------ Provided material ------

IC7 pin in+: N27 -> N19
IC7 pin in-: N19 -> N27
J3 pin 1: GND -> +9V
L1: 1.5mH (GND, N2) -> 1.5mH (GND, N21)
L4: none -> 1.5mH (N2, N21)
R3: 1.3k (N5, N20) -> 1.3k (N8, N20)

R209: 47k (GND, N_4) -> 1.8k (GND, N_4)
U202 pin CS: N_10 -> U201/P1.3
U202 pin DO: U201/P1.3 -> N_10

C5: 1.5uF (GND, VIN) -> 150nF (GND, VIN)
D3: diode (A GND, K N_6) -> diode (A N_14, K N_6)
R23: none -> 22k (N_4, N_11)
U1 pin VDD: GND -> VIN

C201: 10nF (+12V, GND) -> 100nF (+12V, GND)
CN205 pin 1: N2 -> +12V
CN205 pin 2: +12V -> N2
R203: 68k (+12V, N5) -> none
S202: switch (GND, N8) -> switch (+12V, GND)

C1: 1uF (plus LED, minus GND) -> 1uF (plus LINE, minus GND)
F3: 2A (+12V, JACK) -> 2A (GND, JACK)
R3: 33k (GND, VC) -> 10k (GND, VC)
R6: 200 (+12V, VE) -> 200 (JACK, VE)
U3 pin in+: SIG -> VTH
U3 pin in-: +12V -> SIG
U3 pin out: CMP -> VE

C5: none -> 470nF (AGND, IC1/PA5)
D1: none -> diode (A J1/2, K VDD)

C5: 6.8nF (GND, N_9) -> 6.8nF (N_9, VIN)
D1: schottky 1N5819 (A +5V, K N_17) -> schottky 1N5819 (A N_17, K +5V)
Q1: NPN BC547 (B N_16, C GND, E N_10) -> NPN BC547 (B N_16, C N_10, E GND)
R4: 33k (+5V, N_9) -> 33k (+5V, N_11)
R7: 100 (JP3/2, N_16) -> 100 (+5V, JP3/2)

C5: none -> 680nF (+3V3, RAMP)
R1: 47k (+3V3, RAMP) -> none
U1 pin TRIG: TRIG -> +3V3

------

If a line in the records above holds the string "none", copy it.

» Solution:
L4: none -> 1.5mH (N2, N21)
R23: none -> 22k (N_4, N_11)
R203: 68k (+12V, N5) -> none
C5: none -> 470nF (AGND, IC1/PA5)
D1: none -> diode (A J1/2, K VDD)
C5: none -> 680nF (+3V3, RAMP)
R1: 47k (+3V3, RAMP) -> none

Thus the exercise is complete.